**Task prompt**
Leaving the pictures aside, write out the whole listing below exactly.

**Data shown**
_ _ _
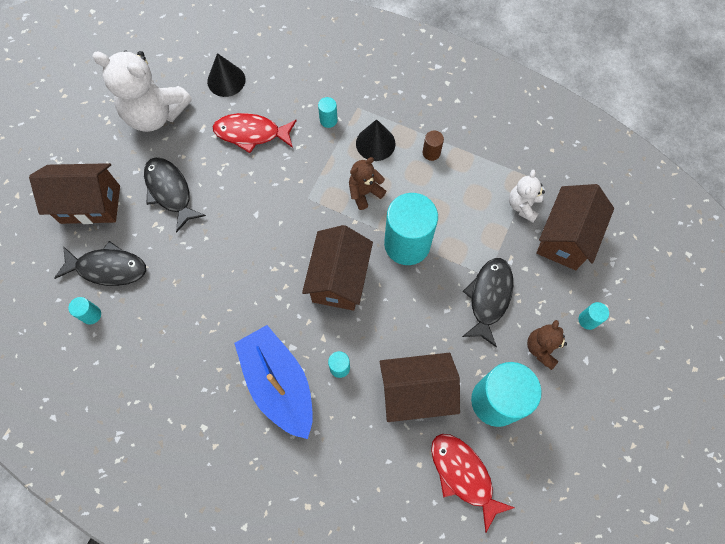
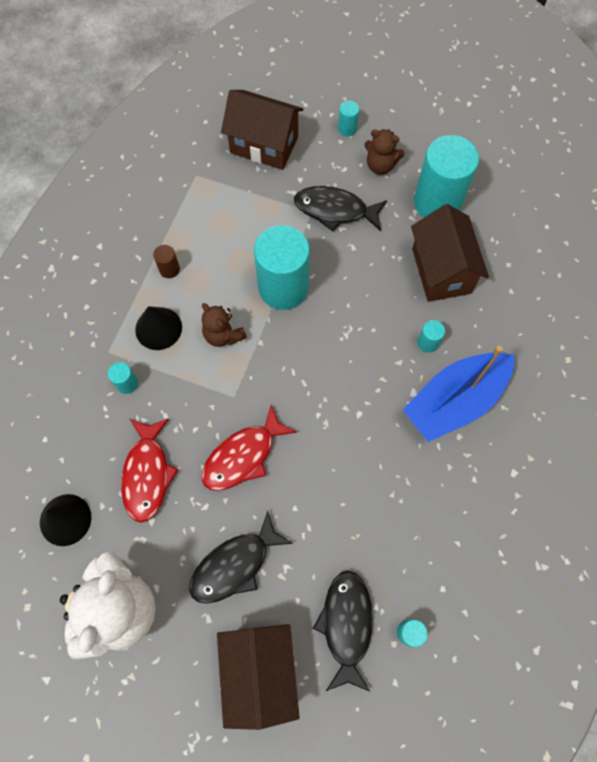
camera: 95 degrees left, 0 degrees up
(339, 279) = (331, 352): brown house -> none
(463, 475) = (510, 227): red fish -> red fish (243, 456)
(523, 206) = (230, 181): white teddy bear -> none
_ _ _
**Task answer**
camera: 95 degrees left, 0 degrees up
(339, 279) = (331, 352): brown house -> none
(463, 475) = (510, 227): red fish -> red fish (243, 456)
(523, 206) = (230, 181): white teddy bear -> none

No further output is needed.